Try it - Reprint every entry, character for character.

Material to process -
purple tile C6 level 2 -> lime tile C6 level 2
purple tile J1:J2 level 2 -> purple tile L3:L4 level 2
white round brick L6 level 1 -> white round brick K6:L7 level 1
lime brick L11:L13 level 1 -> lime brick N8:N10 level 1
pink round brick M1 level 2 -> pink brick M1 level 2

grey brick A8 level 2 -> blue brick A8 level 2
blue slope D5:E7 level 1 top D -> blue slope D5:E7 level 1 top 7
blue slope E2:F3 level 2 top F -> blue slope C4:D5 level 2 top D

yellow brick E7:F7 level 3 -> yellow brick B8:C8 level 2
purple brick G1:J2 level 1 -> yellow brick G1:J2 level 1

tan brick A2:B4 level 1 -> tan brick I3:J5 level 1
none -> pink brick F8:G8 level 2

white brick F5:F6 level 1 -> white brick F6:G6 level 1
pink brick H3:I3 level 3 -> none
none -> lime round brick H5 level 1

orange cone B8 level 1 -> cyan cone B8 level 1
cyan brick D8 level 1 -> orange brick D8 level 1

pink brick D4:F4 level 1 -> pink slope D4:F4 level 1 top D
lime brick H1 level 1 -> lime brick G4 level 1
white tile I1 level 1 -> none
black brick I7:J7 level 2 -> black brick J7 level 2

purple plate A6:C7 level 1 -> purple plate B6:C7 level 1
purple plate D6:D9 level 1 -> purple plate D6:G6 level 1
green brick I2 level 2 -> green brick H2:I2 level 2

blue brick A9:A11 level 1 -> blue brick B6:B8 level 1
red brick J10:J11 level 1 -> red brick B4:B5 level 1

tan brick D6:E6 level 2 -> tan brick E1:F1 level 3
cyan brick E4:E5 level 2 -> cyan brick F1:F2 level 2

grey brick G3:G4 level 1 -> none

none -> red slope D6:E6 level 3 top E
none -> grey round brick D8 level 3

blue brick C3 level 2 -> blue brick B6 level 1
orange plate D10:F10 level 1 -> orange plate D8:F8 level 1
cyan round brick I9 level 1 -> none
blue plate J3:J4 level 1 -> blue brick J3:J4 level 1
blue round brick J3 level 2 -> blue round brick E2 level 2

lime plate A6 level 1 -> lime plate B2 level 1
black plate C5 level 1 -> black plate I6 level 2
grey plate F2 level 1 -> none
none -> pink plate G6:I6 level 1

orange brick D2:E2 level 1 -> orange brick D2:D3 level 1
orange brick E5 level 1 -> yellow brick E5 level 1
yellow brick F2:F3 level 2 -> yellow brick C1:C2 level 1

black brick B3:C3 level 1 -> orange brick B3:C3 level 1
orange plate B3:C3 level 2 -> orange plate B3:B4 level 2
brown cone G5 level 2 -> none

Solution -
purple tile C6 level 2 -> lime tile C6 level 2
purple tile J1:J2 level 2 -> purple tile L3:L4 level 2
white round brick L6 level 1 -> white round brick K6:L7 level 1
lime brick L11:L13 level 1 -> lime brick N8:N10 level 1
pink round brick M1 level 2 -> pink brick M1 level 2

grey brick A8 level 2 -> blue brick A8 level 2
blue slope D5:E7 level 1 top D -> blue slope D5:E7 level 1 top 7
blue slope E2:F3 level 2 top F -> blue slope C4:D5 level 2 top D

yellow brick E7:F7 level 3 -> yellow brick B8:C8 level 2
purple brick G1:J2 level 1 -> yellow brick G1:J2 level 1

tan brick A2:B4 level 1 -> tan brick I3:J5 level 1
none -> pink brick F8:G8 level 2

white brick F5:F6 level 1 -> white brick F6:G6 level 1
pink brick H3:I3 level 3 -> none
none -> lime round brick H5 level 1

orange cone B8 level 1 -> cyan cone B8 level 1
cyan brick D8 level 1 -> orange brick D8 level 1

pink brick D4:F4 level 1 -> pink slope D4:F4 level 1 top D
lime brick H1 level 1 -> lime brick G4 level 1
white tile I1 level 1 -> none
black brick I7:J7 level 2 -> black brick J7 level 2

purple plate A6:C7 level 1 -> purple plate B6:C7 level 1
purple plate D6:D9 level 1 -> purple plate D6:G6 level 1
green brick I2 level 2 -> green brick H2:I2 level 2

blue brick A9:A11 level 1 -> blue brick B6:B8 level 1
red brick J10:J11 level 1 -> red brick B4:B5 level 1

tan brick D6:E6 level 2 -> tan brick E1:F1 level 3
cyan brick E4:E5 level 2 -> cyan brick F1:F2 level 2

grey brick G3:G4 level 1 -> none

none -> red slope D6:E6 level 3 top E
none -> grey round brick D8 level 3

blue brick C3 level 2 -> blue brick B6 level 1
orange plate D10:F10 level 1 -> orange plate D8:F8 level 1
cyan round brick I9 level 1 -> none
blue plate J3:J4 level 1 -> blue brick J3:J4 level 1
blue round brick J3 level 2 -> blue round brick E2 level 2

lime plate A6 level 1 -> lime plate B2 level 1
black plate C5 level 1 -> black plate I6 level 2
grey plate F2 level 1 -> none
none -> pink plate G6:I6 level 1

orange brick D2:E2 level 1 -> orange brick D2:D3 level 1
orange brick E5 level 1 -> yellow brick E5 level 1
yellow brick F2:F3 level 2 -> yellow brick C1:C2 level 1

black brick B3:C3 level 1 -> orange brick B3:C3 level 1
orange plate B3:C3 level 2 -> orange plate B3:B4 level 2
brown cone G5 level 2 -> none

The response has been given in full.